** INFORMATION PROVIDED follows **

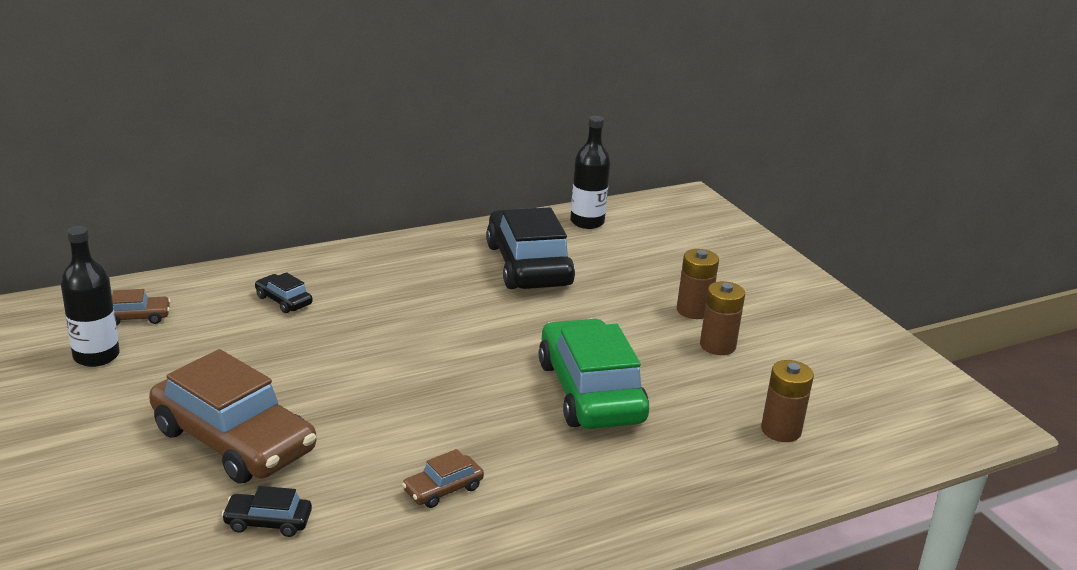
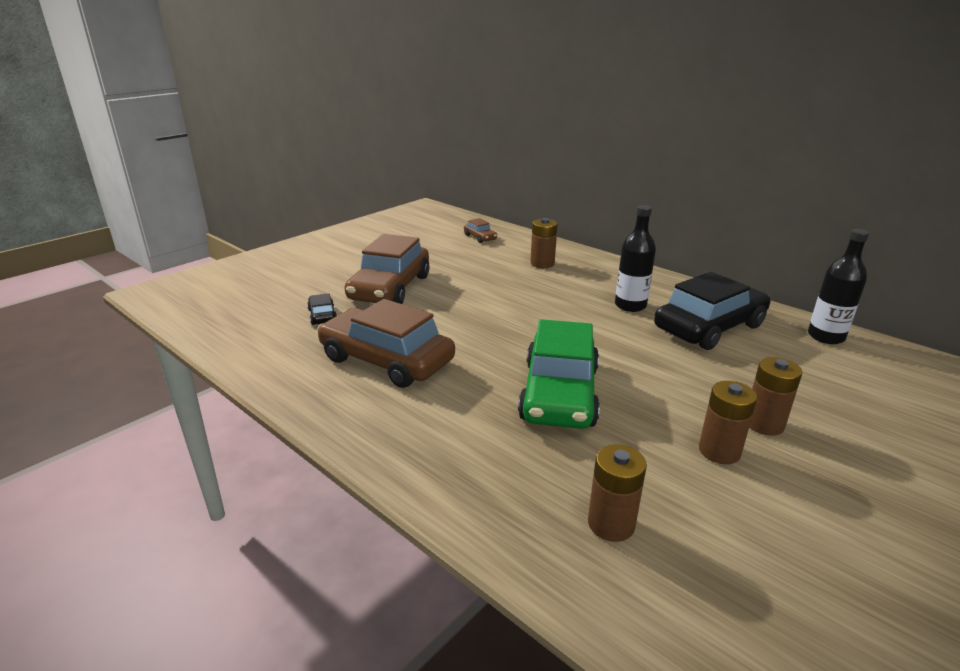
camera: 70 degrees right, 0 degrees up
(96, 356) = (436, 239): black bottle -> black bottle (630, 305)
(283, 300) = (542, 263): black car -> brown battery
(443, 489) = (386, 360): brown car -> brown car, size x2.33
(590, 392) = (559, 393): green car -> green car turned 135 degrees clockwise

** End of INFORMATION PROVIDED **

◆ AIM OF THE TASK
Write out all the entries word for word, but skip any images.

◆ FINISHED TASK
camera: 70 degrees right, 0 degrees up
(96, 356) = (436, 239): black bottle -> black bottle (630, 305)
(283, 300) = (542, 263): black car -> brown battery
(443, 489) = (386, 360): brown car -> brown car, size x2.33
(590, 392) = (559, 393): green car -> green car turned 135 degrees clockwise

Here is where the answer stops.